[Spatial reasoning data]
↓

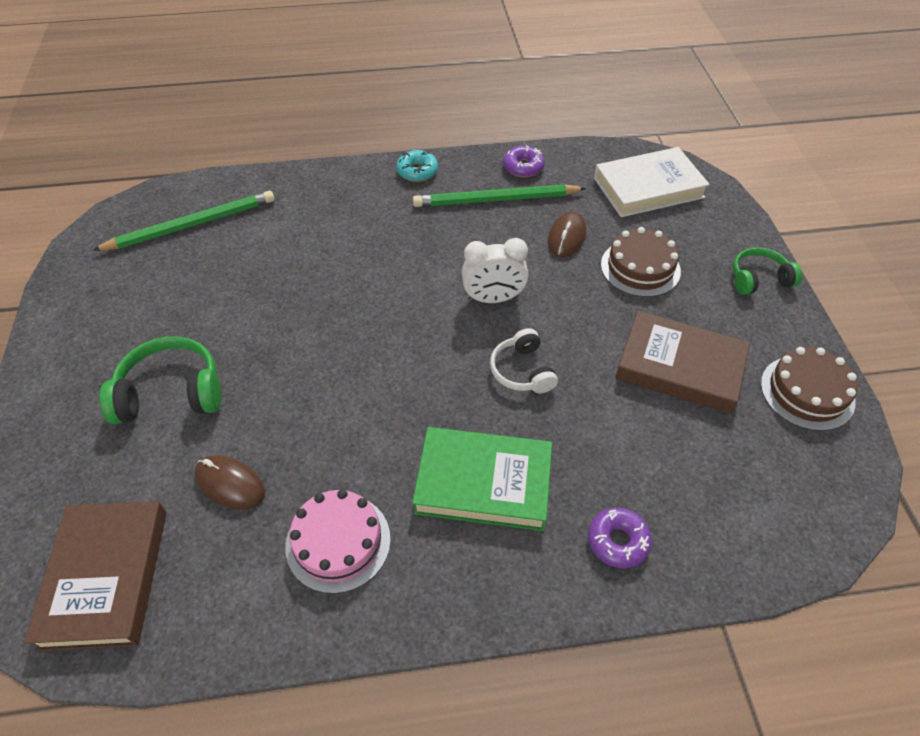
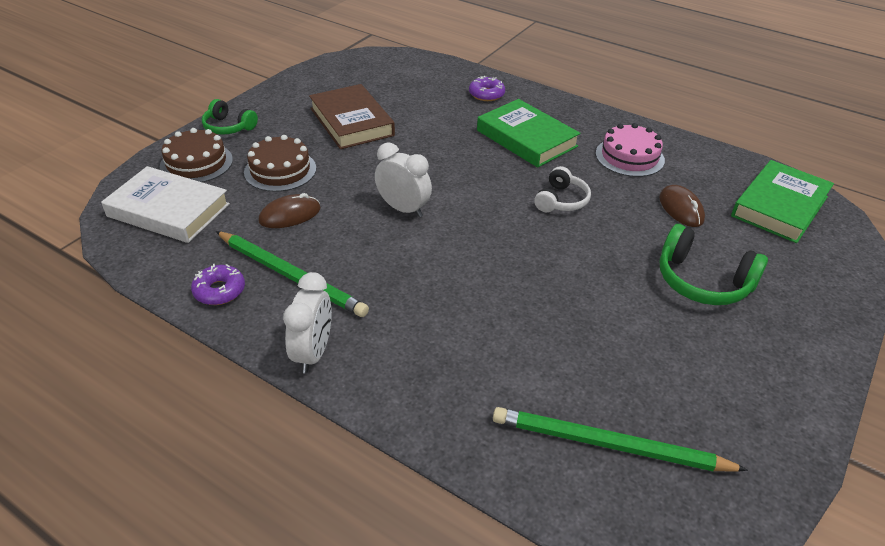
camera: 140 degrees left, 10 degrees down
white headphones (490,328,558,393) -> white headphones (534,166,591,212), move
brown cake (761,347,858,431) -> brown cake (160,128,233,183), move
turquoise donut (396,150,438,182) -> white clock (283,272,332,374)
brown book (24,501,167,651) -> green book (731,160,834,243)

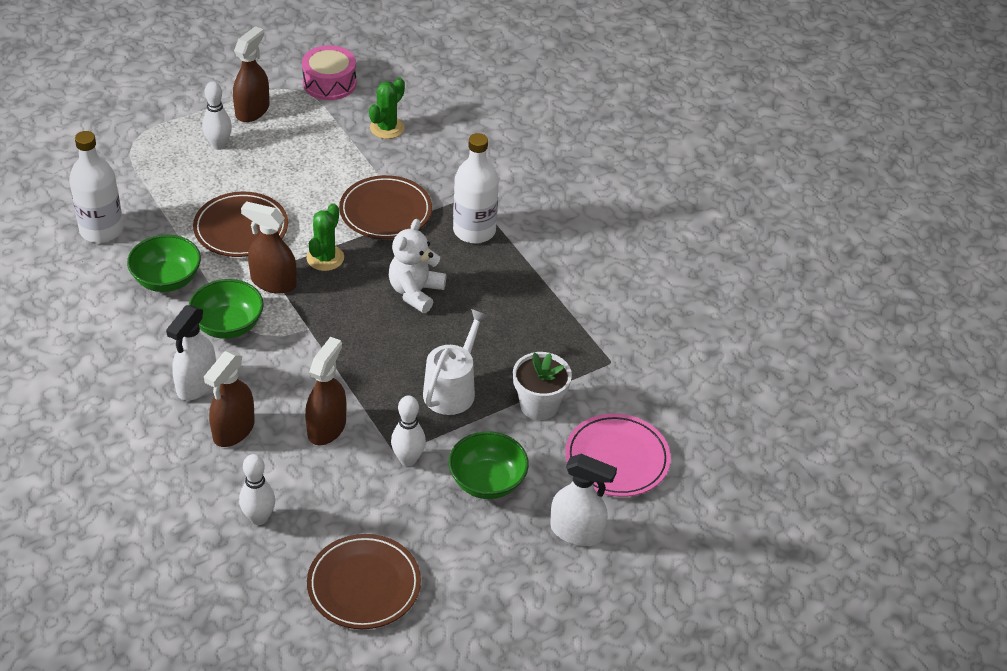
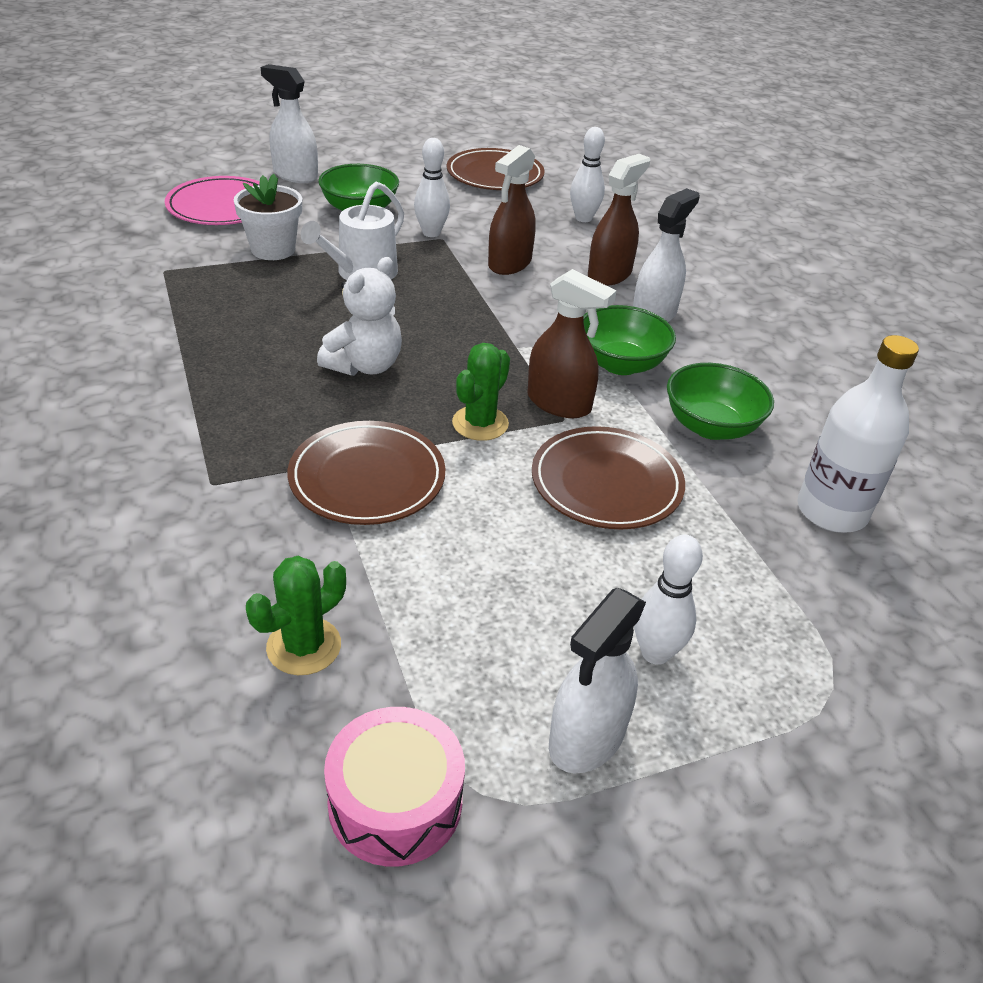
camera: 170 degrees left, 5 degrees down
white bottle (453,133,499,243) -> none
brown spray bottle (233,26,269,122) -> white spray bottle (549,588,646,773)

↑

TASK STATEMENT: Print every entry exactly; omit the pictures.

TASK RESULT:
camera: 140 degrees left, 10 degrees down
white headphones (490,328,558,393) -> white headphones (534,166,591,212), move
brown cake (761,347,858,431) -> brown cake (160,128,233,183), move
turquoise donut (396,150,438,182) -> white clock (283,272,332,374)
brown book (24,501,167,651) -> green book (731,160,834,243)

camera: 170 degrees left, 5 degrees down
white bottle (453,133,499,243) -> none
brown spray bottle (233,26,269,122) -> white spray bottle (549,588,646,773)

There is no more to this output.